What the task requires
Below are records with pictures in them. Output exactly the lines from the one with "JOY3 pin VRX: D14 -> D35" through the one with "JOY3 pin VRY: RX0 -> D19", both included, and leave every picture out; give only those lines.

Supplied records
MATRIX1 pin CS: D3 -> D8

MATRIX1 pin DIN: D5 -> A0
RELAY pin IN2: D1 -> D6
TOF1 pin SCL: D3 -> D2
---
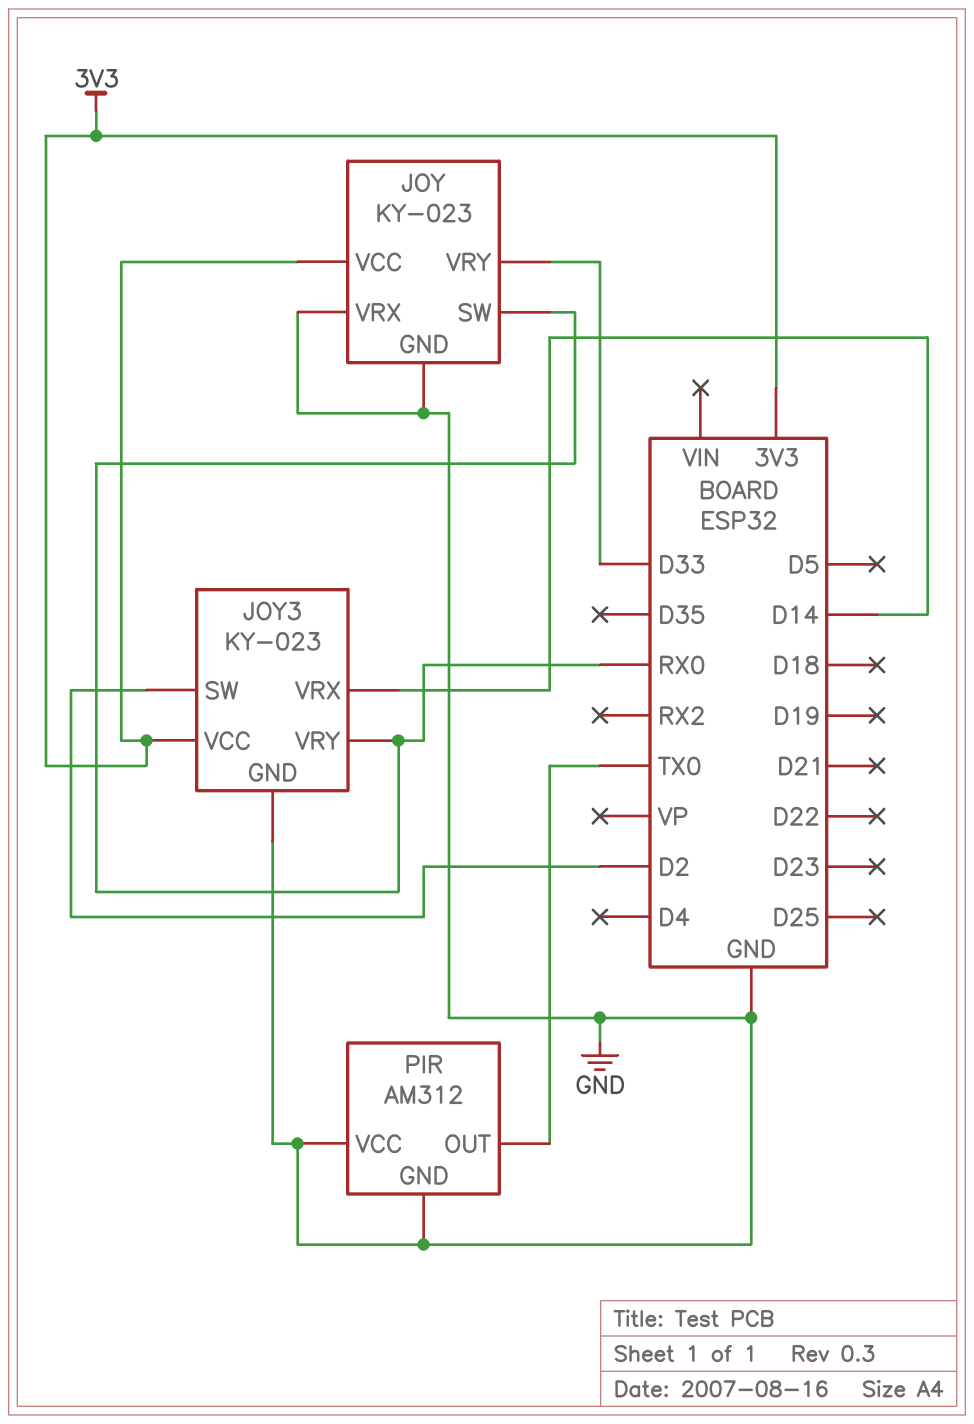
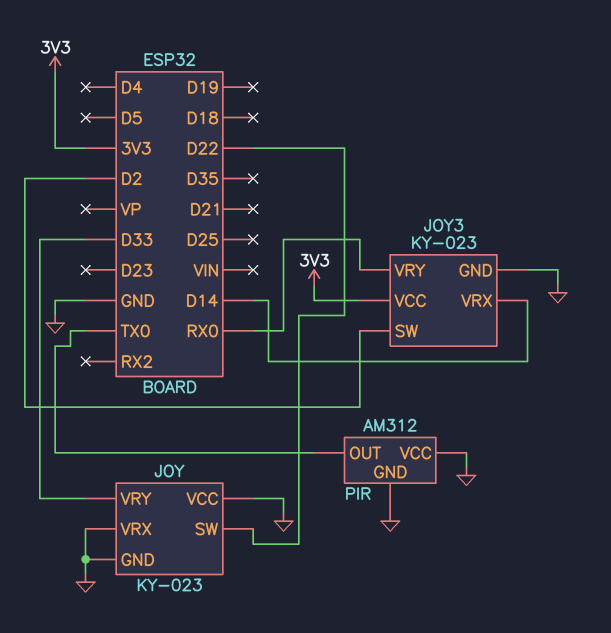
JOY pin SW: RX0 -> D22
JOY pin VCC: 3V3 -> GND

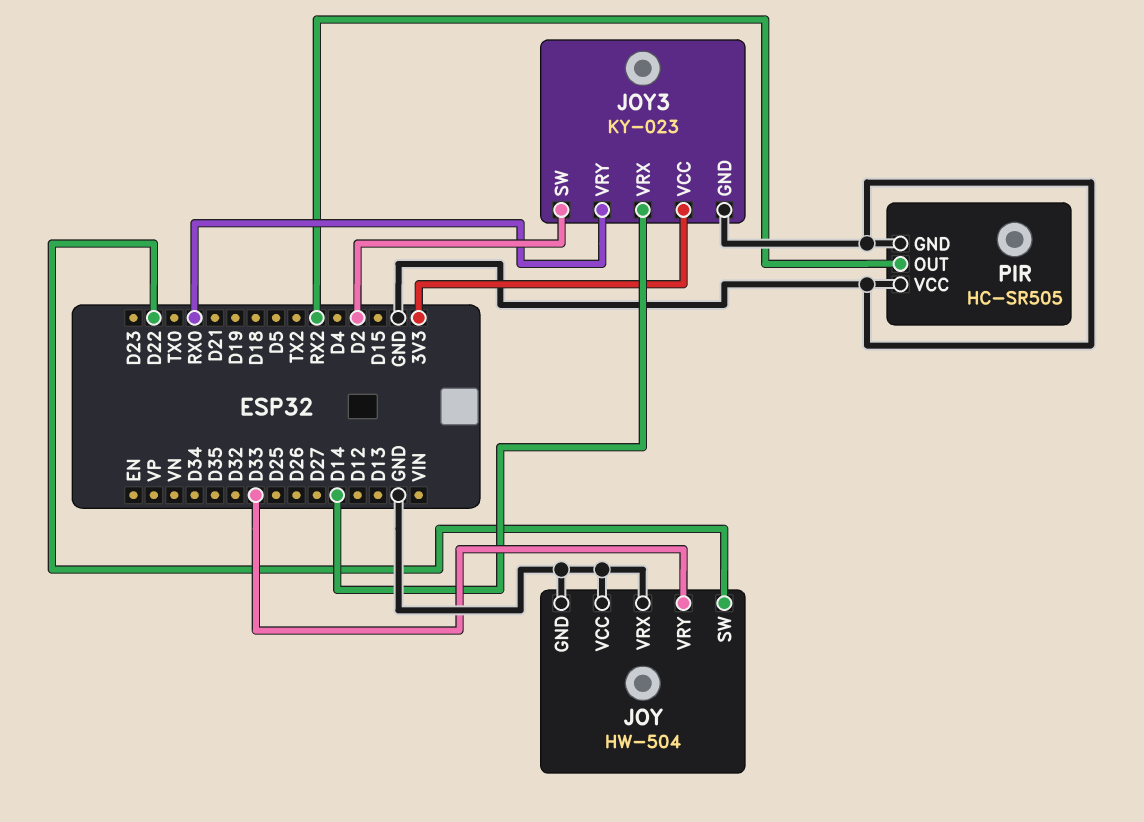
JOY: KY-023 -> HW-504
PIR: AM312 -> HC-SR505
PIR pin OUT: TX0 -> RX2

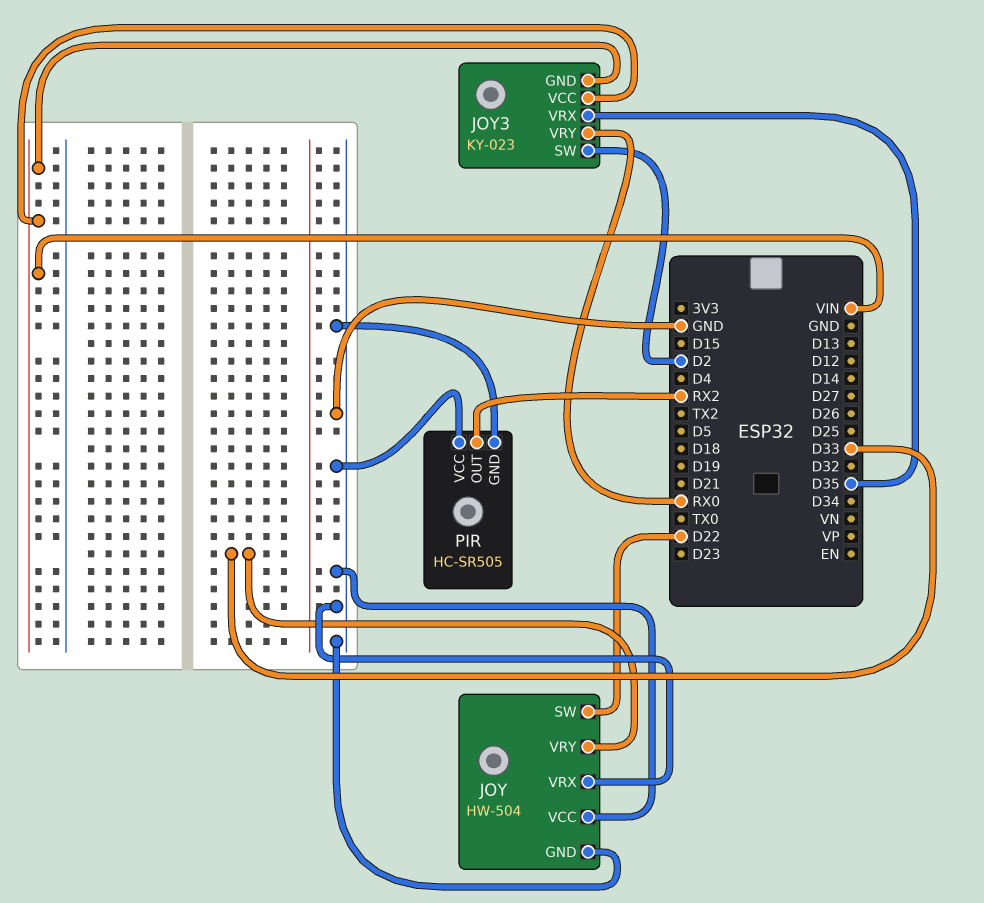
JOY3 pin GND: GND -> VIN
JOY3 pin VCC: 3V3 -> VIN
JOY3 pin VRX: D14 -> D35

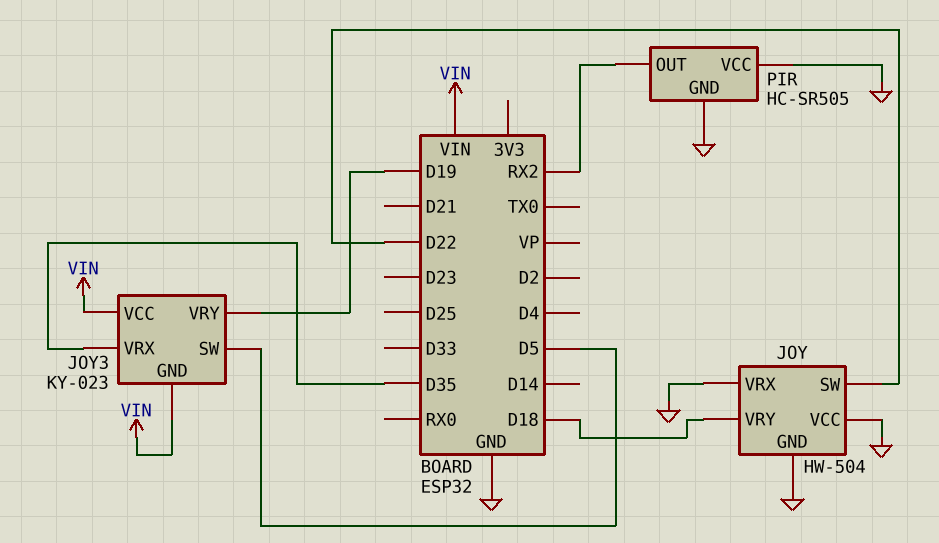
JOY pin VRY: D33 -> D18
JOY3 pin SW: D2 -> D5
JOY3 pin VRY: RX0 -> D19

Solution to the problem
JOY3 pin VRX: D14 -> D35

JOY pin VRY: D33 -> D18
JOY3 pin SW: D2 -> D5
JOY3 pin VRY: RX0 -> D19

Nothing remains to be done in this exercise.